▶ Required work
Could you repeat, word for word, every line from the one containing "(388, 165) = (208, 277): orange" through the final line of the records below, and nothing else?

● ● ● ● ●

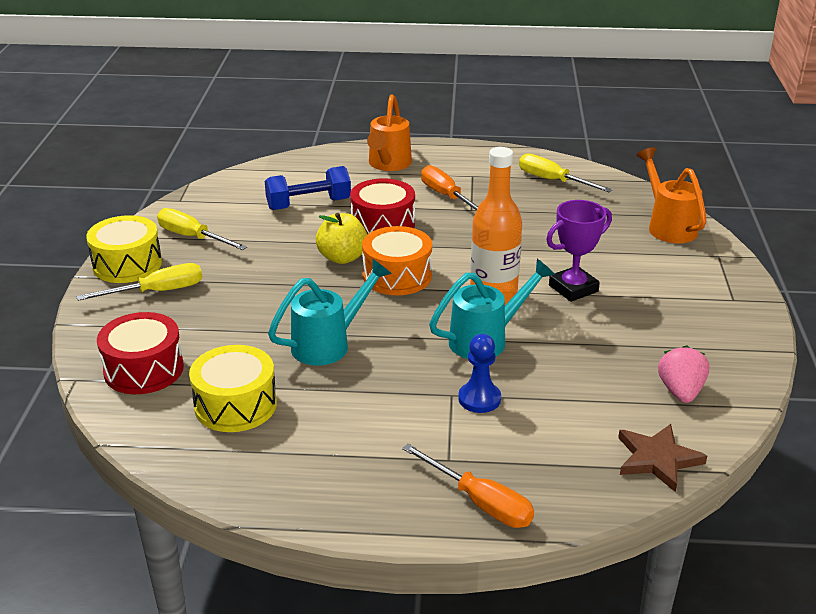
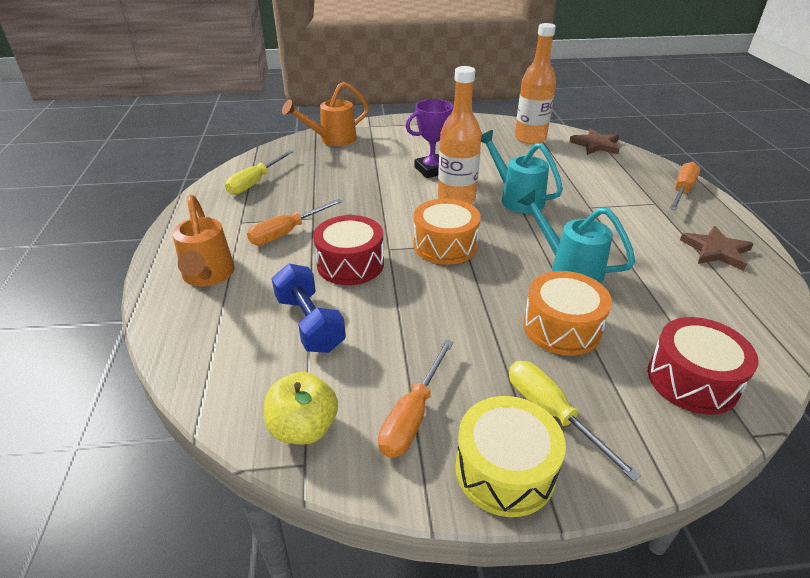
camera: 100 degrees left, 5 degrees up
(192, 237) = (412, 416): yellow screwdriver -> orange screwdriver
(235, 405) = (687, 304): yellow drum -> none
(243, 318) = (562, 327): none -> orange drum
(317, 470) = (716, 251): none -> brown star
(342, 257) = (423, 281): yellow apple -> yellow apple (304, 428)
(388, 165) = (208, 277): orange watering can -> orange watering can turned 75 degrees clockwise
(479, 399) = (586, 197): blue pawn -> none
(573, 288) = (432, 170): purple trophy -> purple trophy turned 75 degrees counterclockwise
(680, 391) = (530, 138): pink strawberry -> orange bottle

● ● ● ● ●

▶ Your solution
(388, 165) = (208, 277): orange watering can -> orange watering can turned 75 degrees clockwise
(479, 399) = (586, 197): blue pawn -> none
(573, 288) = (432, 170): purple trophy -> purple trophy turned 75 degrees counterclockwise
(680, 391) = (530, 138): pink strawberry -> orange bottle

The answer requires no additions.